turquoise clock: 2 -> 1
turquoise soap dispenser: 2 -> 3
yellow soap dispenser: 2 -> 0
§ §
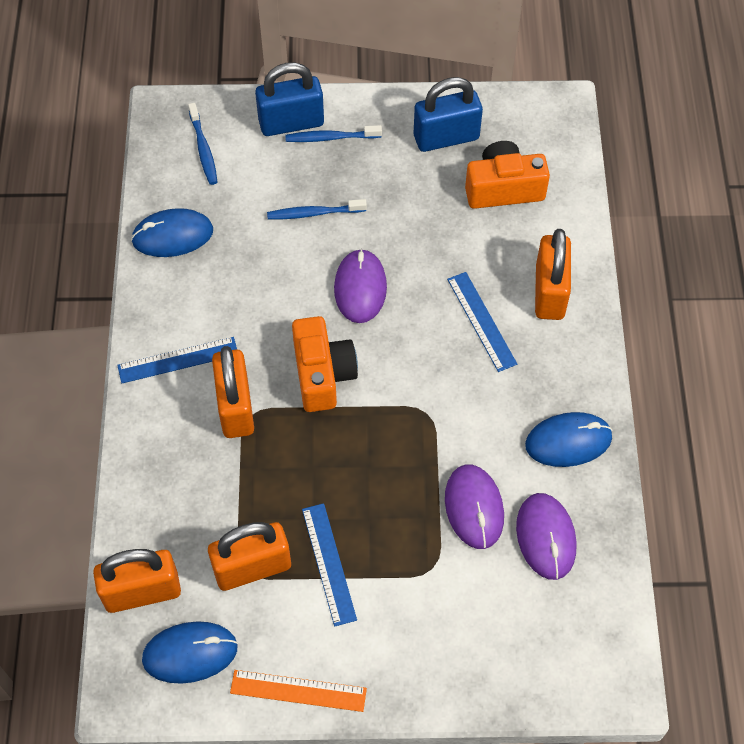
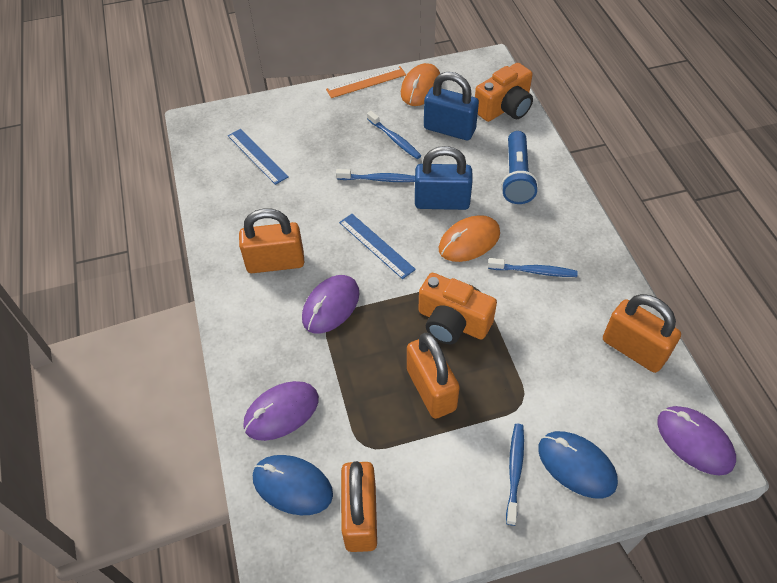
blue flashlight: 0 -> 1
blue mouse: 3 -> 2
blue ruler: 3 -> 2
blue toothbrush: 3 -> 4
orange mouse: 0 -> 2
§ §
**Task instructions**
Repeat exactly the lines above from the one with "blue mouse: 3 -> 2" up to and including the one with "orange mouse: 0 -> 2". No other line belongs in the reply.

**Output for this task**
blue mouse: 3 -> 2
blue ruler: 3 -> 2
blue toothbrush: 3 -> 4
orange mouse: 0 -> 2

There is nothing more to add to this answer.